Exercise prompt ::
What lines of the data include the string "Options"? Copy them all.

=== Begin Enclosure ===

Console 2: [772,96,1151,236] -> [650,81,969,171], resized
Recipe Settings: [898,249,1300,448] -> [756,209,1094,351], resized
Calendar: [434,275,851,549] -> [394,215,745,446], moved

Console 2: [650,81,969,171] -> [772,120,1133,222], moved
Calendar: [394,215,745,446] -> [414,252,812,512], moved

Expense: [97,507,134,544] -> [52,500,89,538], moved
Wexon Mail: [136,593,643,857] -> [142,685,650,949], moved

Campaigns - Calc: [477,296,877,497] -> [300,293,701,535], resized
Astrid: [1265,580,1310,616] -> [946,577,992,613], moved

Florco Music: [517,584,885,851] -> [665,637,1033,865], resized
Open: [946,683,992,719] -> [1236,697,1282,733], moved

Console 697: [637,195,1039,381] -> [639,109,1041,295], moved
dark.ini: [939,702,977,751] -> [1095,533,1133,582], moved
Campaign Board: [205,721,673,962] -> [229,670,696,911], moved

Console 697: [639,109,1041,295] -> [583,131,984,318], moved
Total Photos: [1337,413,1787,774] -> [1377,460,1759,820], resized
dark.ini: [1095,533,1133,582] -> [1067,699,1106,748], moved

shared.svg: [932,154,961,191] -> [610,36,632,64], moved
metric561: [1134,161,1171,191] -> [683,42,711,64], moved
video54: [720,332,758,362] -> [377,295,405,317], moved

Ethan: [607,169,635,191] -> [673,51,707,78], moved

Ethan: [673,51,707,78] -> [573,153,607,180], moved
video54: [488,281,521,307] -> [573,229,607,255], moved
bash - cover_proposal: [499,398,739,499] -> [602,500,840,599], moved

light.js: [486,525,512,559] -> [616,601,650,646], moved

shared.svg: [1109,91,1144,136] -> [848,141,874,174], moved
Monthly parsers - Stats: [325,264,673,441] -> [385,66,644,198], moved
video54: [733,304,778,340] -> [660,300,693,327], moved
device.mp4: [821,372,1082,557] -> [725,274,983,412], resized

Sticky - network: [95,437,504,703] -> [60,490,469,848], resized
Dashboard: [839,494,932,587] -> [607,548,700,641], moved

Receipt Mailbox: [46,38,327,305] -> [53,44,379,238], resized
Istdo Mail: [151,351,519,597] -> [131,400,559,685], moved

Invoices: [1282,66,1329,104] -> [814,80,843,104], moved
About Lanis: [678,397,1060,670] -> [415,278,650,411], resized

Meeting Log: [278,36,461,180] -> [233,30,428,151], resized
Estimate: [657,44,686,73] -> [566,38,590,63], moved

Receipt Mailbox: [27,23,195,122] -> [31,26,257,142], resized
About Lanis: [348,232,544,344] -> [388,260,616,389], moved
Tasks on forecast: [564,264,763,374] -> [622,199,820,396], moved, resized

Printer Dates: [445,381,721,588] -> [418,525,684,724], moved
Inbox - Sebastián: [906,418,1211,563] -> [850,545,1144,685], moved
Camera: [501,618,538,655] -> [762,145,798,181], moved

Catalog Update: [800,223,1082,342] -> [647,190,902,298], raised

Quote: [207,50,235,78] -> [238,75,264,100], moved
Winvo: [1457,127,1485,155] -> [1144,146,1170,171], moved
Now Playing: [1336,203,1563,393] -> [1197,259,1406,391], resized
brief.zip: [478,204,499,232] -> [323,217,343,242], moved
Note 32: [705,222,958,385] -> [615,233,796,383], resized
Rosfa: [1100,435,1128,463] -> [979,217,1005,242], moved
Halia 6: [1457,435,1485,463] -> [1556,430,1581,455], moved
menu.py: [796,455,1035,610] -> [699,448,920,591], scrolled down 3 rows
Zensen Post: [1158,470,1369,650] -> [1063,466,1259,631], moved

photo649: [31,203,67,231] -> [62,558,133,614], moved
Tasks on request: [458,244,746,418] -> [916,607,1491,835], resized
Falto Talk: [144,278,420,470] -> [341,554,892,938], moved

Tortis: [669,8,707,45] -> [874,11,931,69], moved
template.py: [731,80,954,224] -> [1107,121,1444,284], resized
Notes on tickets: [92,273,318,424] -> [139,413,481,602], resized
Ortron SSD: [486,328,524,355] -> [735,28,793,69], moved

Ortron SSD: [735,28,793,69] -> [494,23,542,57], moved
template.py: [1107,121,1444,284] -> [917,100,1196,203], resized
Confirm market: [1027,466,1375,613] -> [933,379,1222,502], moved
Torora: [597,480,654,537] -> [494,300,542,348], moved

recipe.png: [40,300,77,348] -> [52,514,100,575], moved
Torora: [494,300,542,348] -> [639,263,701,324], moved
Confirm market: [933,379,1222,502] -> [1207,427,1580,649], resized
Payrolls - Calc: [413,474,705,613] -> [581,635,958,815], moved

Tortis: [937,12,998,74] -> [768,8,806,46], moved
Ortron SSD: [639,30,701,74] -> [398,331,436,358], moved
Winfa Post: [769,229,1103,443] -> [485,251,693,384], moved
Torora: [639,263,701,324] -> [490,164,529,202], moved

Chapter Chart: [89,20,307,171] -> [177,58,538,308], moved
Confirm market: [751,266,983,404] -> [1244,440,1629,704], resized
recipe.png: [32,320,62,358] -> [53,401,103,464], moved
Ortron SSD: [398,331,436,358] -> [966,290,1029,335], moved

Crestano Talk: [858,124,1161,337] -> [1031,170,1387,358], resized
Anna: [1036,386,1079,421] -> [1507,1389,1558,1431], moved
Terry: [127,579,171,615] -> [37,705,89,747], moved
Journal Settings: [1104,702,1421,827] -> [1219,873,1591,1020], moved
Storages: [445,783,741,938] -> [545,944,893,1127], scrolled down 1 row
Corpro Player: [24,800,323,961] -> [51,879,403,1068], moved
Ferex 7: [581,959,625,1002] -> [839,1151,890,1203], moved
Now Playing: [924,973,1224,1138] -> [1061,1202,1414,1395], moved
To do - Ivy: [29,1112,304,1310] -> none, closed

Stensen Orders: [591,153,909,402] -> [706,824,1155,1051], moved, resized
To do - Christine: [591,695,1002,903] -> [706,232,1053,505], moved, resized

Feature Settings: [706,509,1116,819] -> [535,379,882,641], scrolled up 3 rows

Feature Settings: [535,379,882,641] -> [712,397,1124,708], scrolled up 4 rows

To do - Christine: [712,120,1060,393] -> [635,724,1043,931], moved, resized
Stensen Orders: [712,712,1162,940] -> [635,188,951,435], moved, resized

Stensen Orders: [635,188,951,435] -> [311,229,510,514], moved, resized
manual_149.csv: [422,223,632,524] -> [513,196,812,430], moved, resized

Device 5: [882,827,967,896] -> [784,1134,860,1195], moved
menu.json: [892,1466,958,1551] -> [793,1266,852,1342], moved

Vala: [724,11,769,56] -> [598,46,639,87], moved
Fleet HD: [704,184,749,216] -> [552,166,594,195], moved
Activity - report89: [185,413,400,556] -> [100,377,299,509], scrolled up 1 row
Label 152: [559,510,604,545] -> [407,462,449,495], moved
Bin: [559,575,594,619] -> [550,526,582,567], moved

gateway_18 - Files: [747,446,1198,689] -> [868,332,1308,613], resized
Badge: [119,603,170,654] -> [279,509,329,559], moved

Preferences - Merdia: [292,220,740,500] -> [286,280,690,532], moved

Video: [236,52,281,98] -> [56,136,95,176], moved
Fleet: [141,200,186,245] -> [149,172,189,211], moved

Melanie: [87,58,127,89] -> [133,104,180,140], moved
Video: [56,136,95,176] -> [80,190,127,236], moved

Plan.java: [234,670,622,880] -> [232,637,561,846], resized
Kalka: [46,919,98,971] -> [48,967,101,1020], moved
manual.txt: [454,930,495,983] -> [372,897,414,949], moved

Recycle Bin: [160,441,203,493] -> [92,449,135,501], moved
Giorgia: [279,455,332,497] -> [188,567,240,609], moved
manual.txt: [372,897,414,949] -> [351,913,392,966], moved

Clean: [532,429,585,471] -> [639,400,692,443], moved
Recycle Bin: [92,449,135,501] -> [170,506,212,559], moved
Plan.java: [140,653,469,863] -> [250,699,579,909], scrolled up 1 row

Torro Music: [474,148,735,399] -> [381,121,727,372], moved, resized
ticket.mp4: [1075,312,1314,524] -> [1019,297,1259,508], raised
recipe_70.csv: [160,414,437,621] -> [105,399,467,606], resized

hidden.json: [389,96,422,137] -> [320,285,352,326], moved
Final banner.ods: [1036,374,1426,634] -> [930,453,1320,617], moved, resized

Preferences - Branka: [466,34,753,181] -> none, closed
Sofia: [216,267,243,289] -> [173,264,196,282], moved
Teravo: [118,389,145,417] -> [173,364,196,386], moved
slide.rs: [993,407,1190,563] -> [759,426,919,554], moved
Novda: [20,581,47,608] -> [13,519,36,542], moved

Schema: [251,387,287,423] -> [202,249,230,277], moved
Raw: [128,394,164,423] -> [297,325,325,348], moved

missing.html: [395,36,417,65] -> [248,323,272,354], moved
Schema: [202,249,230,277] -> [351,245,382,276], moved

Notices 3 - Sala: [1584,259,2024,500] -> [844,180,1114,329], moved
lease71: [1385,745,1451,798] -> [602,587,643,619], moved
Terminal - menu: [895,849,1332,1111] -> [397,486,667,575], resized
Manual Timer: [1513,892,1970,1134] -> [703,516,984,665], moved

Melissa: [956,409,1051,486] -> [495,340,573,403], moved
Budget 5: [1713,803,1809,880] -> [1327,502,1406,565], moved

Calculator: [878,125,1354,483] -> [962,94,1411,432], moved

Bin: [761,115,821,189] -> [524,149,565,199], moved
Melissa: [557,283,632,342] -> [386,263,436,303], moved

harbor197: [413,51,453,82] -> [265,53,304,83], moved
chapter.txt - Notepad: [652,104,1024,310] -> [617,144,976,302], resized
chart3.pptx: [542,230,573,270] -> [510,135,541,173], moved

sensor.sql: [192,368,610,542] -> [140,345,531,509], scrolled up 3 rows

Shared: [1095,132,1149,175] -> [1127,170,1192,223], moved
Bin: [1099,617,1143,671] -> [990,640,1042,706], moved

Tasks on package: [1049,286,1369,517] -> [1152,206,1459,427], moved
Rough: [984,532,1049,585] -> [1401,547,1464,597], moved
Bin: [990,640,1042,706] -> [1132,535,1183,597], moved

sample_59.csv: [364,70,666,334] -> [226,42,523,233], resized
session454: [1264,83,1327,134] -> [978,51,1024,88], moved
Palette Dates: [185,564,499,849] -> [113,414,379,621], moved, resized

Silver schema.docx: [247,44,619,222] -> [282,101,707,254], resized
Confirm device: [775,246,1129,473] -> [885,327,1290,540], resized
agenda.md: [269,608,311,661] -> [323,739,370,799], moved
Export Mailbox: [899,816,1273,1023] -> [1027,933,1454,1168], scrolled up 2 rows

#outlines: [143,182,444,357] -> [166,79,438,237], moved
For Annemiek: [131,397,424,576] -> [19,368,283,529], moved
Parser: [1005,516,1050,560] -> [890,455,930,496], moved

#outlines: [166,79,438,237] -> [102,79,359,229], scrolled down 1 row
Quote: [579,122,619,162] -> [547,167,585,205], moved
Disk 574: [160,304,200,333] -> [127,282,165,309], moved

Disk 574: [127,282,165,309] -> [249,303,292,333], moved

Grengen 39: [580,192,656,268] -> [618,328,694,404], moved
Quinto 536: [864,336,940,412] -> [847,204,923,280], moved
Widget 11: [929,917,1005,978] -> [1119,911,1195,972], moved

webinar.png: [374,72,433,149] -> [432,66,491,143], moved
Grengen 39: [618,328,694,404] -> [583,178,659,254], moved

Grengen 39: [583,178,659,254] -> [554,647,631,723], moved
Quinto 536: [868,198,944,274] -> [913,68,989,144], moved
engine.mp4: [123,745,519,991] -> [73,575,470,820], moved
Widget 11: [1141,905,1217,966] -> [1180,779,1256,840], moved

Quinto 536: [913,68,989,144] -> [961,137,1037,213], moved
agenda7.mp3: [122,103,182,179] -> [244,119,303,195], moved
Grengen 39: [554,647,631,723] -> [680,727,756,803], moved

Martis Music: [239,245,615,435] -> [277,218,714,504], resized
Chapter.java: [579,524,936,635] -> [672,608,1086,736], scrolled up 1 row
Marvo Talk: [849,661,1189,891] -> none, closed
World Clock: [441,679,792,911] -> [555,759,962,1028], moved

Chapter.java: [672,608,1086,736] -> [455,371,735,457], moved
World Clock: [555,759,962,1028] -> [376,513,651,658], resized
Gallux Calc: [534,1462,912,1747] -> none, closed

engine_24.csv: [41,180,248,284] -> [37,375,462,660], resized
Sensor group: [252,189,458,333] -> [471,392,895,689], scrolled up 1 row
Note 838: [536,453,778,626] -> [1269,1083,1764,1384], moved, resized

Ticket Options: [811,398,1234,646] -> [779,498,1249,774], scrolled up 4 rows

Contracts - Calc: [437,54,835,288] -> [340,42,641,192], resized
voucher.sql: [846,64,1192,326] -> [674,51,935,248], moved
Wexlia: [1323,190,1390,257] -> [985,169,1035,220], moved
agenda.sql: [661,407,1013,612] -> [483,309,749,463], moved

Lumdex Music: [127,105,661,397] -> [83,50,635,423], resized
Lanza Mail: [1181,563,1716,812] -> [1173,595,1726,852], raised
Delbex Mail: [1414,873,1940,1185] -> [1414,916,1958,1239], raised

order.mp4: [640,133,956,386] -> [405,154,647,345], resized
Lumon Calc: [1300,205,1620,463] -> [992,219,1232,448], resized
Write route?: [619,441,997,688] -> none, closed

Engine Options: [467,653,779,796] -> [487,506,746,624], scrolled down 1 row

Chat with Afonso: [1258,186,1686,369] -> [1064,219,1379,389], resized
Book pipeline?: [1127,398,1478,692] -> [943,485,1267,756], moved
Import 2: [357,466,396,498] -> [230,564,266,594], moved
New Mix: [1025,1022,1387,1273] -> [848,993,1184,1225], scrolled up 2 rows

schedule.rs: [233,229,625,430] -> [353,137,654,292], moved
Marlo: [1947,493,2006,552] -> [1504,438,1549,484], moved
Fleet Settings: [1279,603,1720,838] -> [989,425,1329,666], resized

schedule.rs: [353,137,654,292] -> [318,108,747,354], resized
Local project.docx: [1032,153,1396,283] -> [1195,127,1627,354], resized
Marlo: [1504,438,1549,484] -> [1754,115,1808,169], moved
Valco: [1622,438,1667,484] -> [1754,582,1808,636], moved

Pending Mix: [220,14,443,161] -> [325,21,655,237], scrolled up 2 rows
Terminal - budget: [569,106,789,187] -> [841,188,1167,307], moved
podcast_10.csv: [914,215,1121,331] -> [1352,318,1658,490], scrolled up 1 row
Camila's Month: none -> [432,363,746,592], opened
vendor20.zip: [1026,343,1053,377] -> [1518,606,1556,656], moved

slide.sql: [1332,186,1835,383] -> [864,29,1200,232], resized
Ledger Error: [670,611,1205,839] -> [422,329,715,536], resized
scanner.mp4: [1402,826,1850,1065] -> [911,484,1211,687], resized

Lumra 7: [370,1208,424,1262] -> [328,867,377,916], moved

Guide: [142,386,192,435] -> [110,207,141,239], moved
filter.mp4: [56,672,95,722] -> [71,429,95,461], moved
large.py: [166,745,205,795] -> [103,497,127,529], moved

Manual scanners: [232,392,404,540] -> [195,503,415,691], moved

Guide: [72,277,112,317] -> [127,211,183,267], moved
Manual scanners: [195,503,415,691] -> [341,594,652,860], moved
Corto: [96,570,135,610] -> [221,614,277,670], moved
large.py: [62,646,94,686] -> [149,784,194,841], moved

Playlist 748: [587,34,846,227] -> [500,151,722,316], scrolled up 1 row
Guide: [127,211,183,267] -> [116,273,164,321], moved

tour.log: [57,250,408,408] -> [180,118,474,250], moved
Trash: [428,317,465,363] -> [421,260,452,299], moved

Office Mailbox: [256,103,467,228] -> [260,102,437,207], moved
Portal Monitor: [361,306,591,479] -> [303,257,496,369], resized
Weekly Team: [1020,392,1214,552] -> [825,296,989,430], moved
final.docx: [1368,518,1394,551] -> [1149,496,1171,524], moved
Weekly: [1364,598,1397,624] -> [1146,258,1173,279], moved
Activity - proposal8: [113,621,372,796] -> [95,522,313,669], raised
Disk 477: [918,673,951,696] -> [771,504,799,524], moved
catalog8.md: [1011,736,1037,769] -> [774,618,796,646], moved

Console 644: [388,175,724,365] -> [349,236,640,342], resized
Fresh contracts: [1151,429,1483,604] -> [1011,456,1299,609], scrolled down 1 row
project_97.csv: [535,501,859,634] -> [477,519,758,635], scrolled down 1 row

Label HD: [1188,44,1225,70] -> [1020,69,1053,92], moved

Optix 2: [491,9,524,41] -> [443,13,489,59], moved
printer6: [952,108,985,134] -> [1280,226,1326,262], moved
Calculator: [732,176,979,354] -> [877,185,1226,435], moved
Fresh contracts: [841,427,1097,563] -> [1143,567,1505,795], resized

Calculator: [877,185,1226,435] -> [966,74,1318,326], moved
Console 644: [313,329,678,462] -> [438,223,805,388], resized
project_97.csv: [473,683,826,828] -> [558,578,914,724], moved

=== End Enclosure ===

Response to the task ::
Ticket Options: [811,398,1234,646] -> [779,498,1249,774], scrolled up 4 rows
Engine Options: [467,653,779,796] -> [487,506,746,624], scrolled down 1 row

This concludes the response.